- _Work instruction_
The records below must be transcribed exactly, with each picture left out.

***** Extracted entries

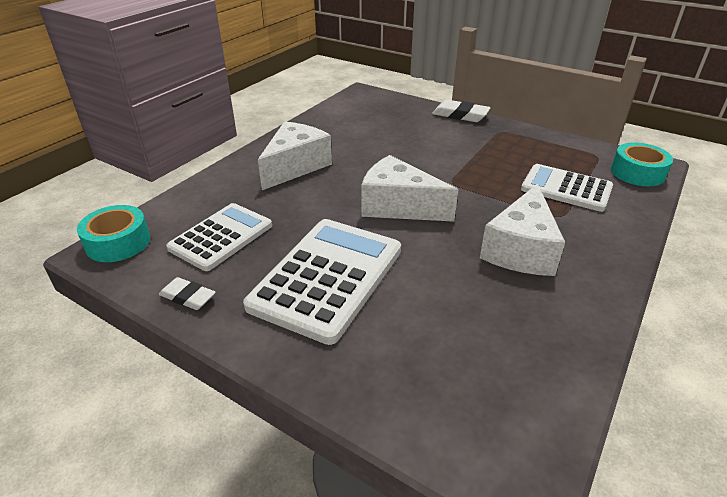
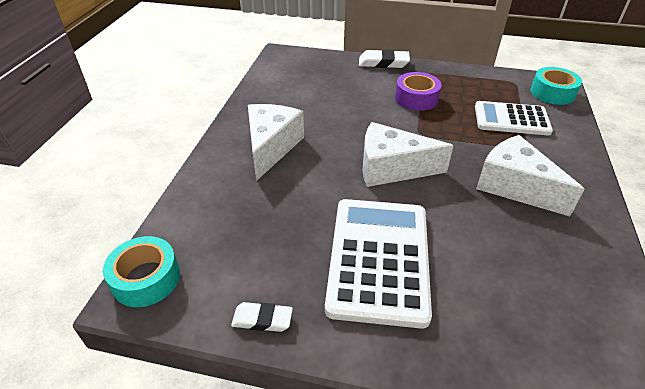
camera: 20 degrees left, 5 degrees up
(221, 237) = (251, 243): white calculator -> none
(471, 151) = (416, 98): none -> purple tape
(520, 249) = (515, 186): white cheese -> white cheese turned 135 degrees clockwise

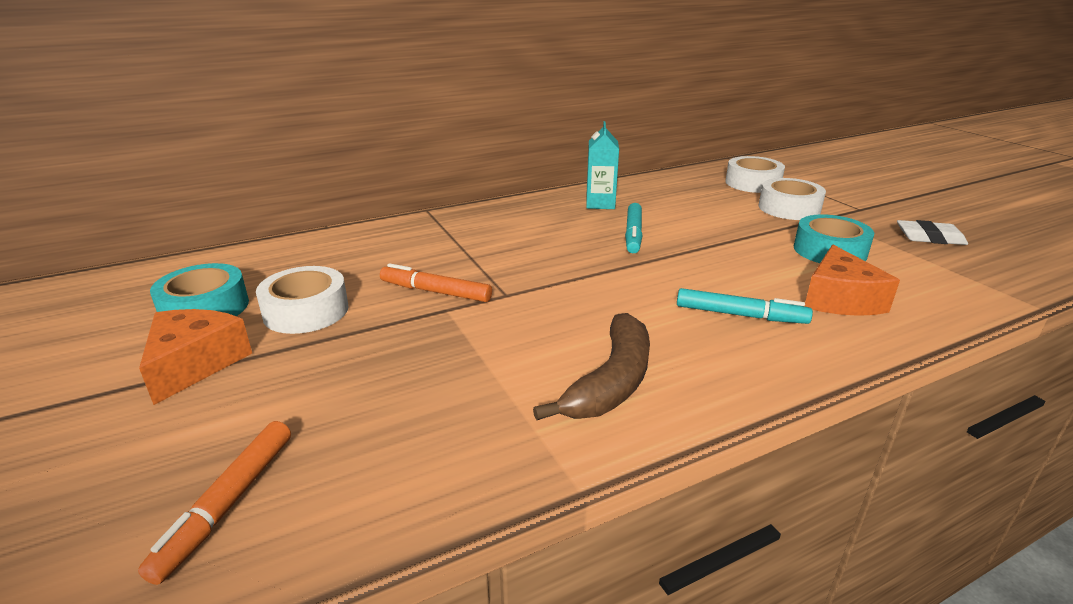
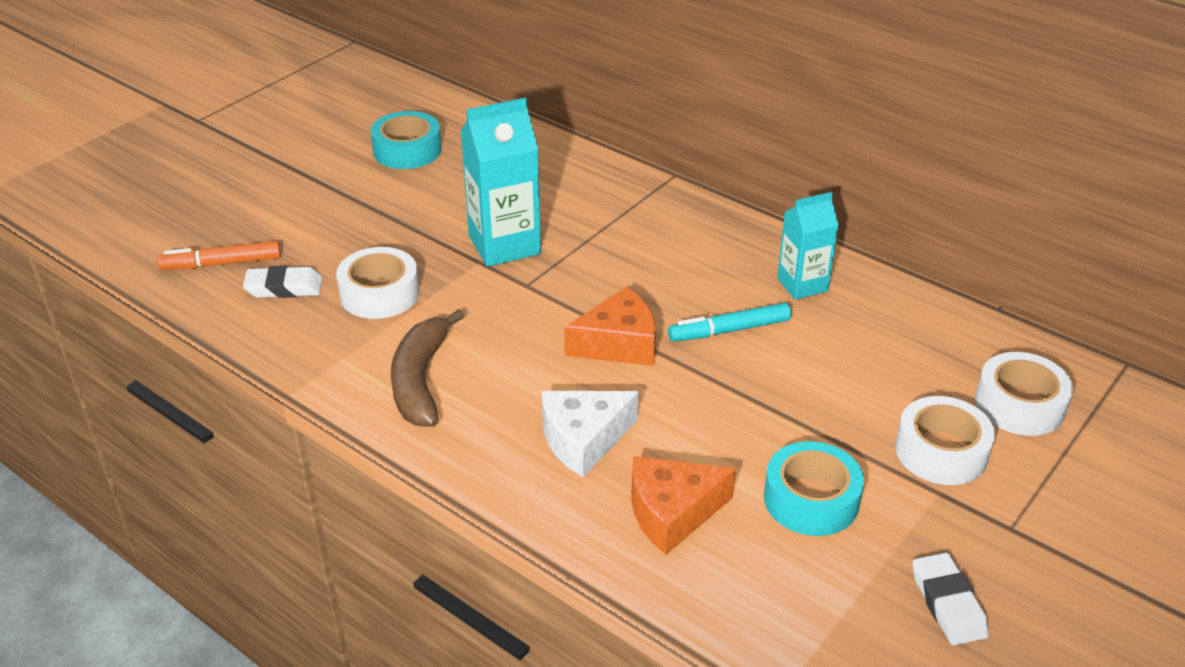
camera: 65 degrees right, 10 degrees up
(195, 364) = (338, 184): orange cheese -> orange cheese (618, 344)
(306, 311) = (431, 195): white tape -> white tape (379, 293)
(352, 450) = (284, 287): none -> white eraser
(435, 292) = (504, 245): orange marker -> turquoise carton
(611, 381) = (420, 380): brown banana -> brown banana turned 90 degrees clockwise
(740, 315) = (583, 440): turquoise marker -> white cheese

**********

- _Task response_
camera: 20 degrees left, 5 degrees up
(221, 237) = (251, 243): white calculator -> none
(471, 151) = (416, 98): none -> purple tape
(520, 249) = (515, 186): white cheese -> white cheese turned 135 degrees clockwise

camera: 65 degrees right, 10 degrees up
(195, 364) = (338, 184): orange cheese -> orange cheese (618, 344)
(306, 311) = (431, 195): white tape -> white tape (379, 293)
(352, 450) = (284, 287): none -> white eraser
(435, 292) = (504, 245): orange marker -> turquoise carton
(611, 381) = (420, 380): brown banana -> brown banana turned 90 degrees clockwise
(740, 315) = (583, 440): turquoise marker -> white cheese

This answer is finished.